The whole listing below should be retyped exactly, without any images.

→ **GIVEN DATA**:
-.-.-

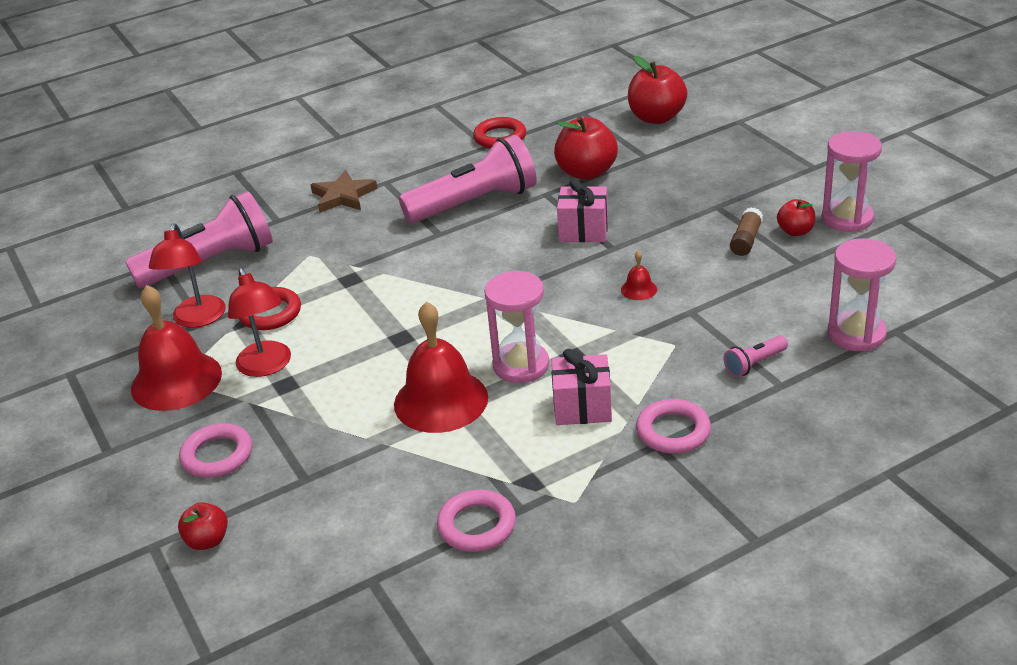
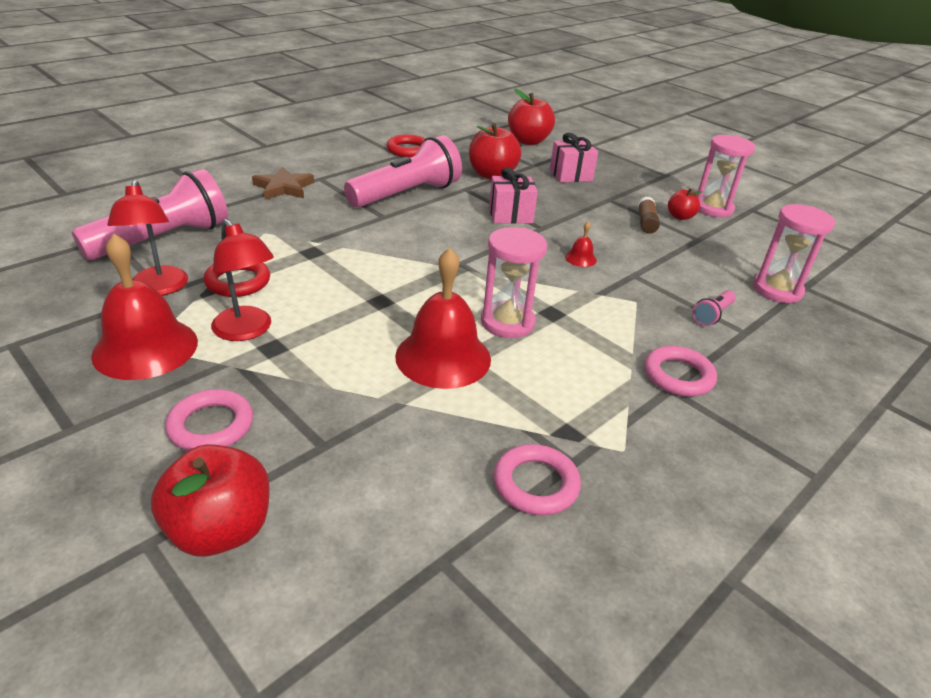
camera: 20 degrees left, 0 degrees up
red apple [178,502,228,550] -> red apple [151,444,270,556], size x1.82
pink gift [552,349,612,425] -> pink gift moved to [550,133,598,183]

-.-.-

→ **WRITTEN ANSWER**:
camera: 20 degrees left, 0 degrees up
red apple [178,502,228,550] -> red apple [151,444,270,556], size x1.82
pink gift [552,349,612,425] -> pink gift moved to [550,133,598,183]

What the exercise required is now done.